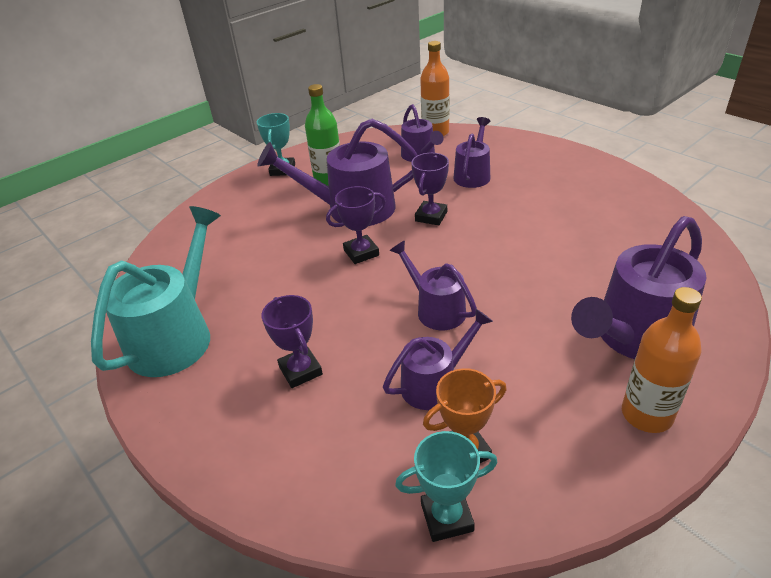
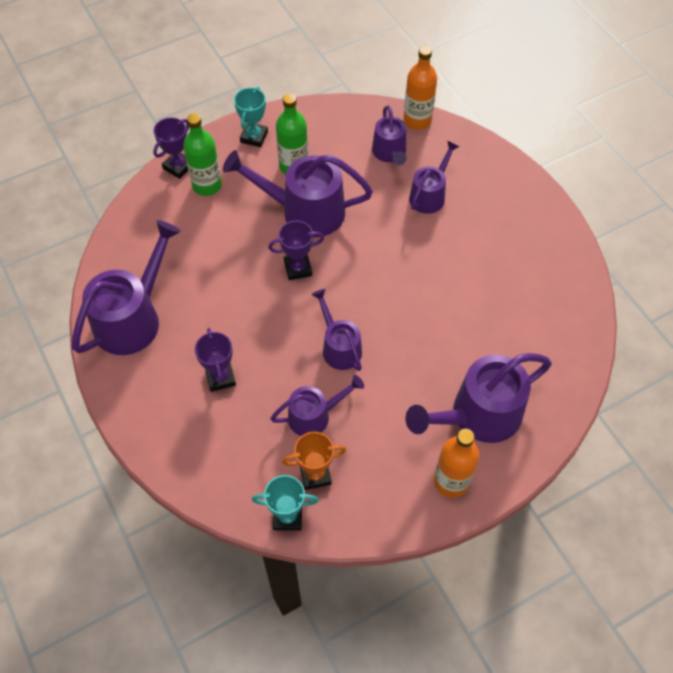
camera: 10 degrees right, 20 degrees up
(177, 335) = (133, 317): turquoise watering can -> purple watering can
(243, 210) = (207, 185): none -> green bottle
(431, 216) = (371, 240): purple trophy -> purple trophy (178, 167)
* * *
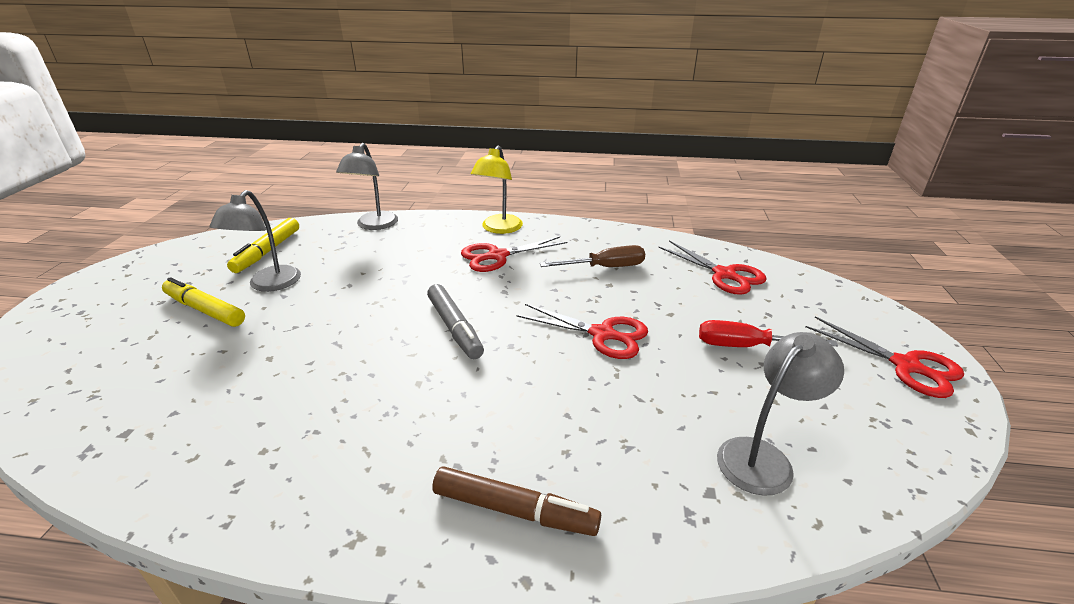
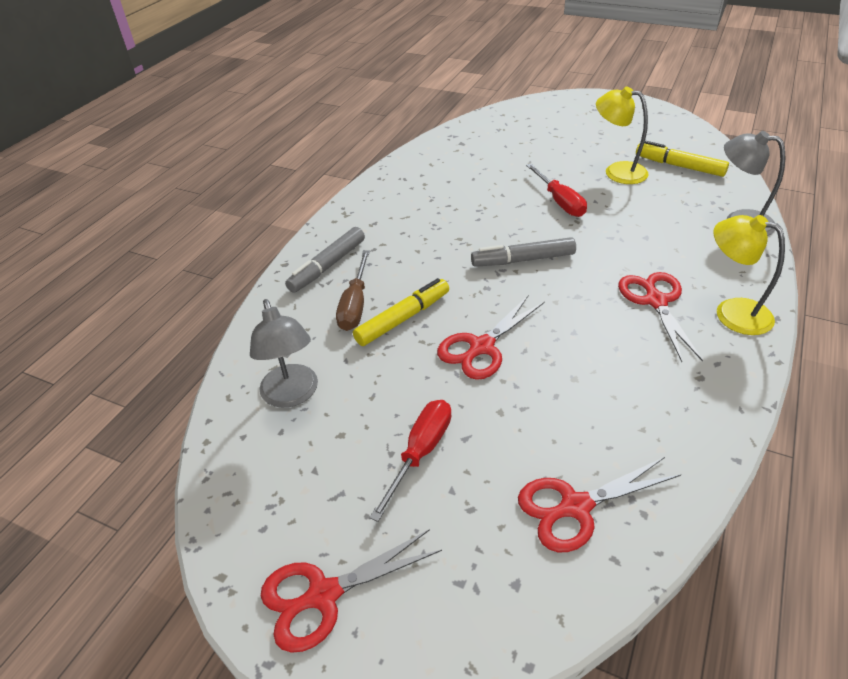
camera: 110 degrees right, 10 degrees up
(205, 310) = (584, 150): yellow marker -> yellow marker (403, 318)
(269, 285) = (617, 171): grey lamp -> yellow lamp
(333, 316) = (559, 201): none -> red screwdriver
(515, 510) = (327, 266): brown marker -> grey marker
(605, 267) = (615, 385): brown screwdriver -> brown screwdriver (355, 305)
* * *
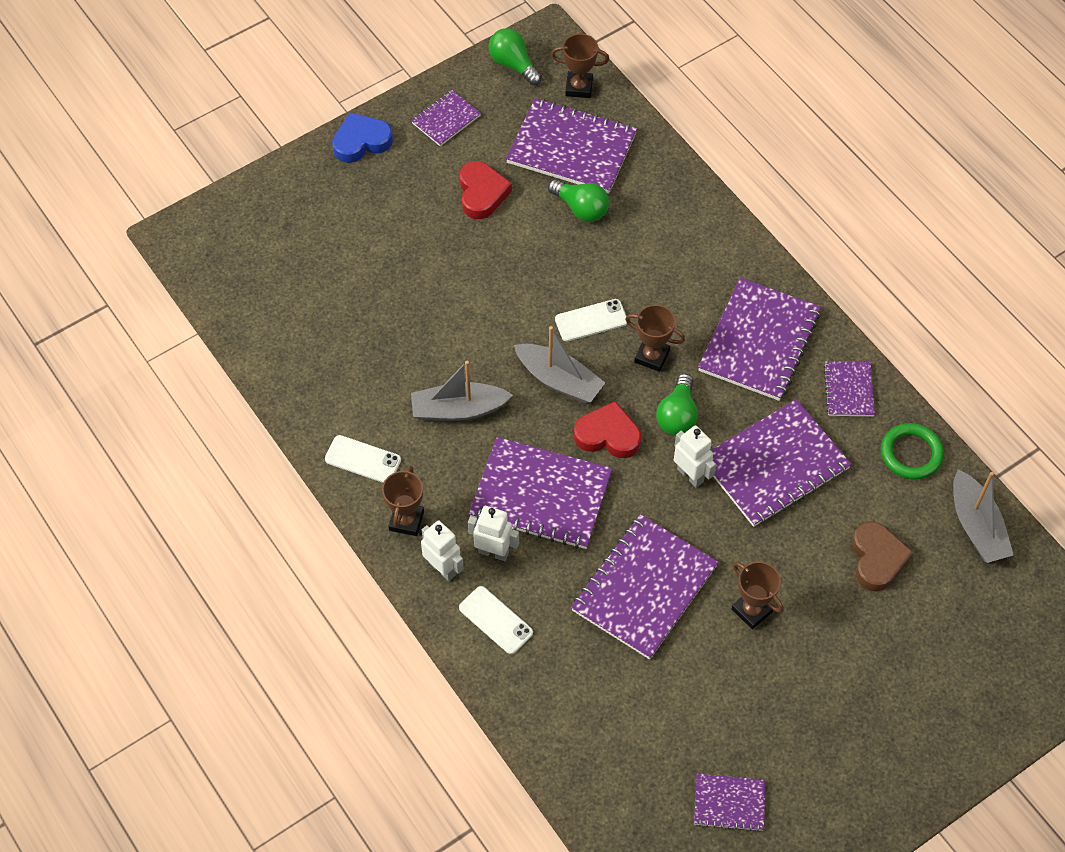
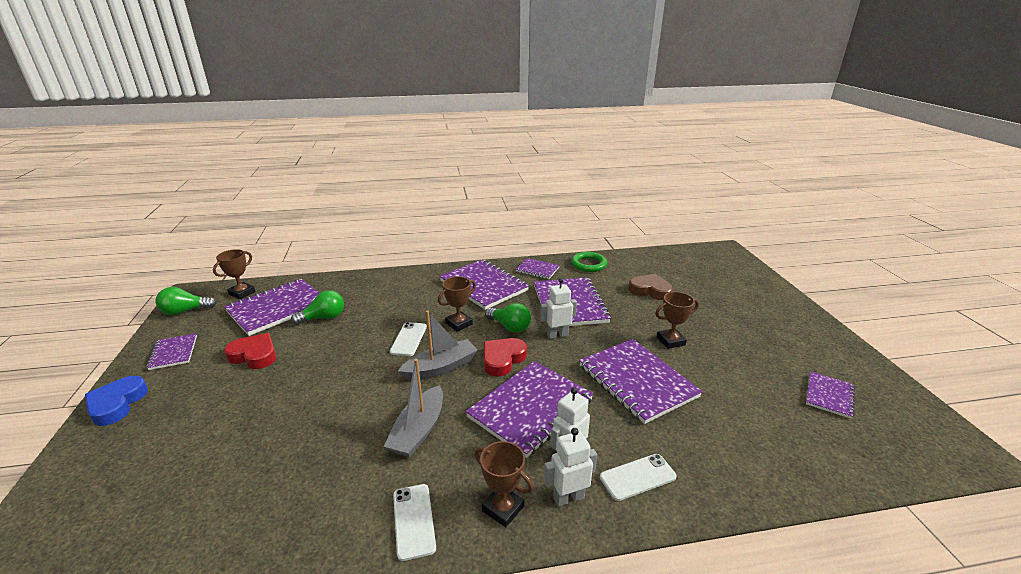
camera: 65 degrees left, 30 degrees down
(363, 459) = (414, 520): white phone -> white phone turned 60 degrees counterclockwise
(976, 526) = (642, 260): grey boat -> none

__What to do__
Retype the entries above exactly, but only from the line containing "(269, 285) = (617, 171): grey" through the line containing "(605, 267) = (615, 385): brown", both included.

__Solution for this problem__
(269, 285) = (617, 171): grey lamp -> yellow lamp
(333, 316) = (559, 201): none -> red screwdriver
(515, 510) = (327, 266): brown marker -> grey marker
(605, 267) = (615, 385): brown screwdriver -> brown screwdriver (355, 305)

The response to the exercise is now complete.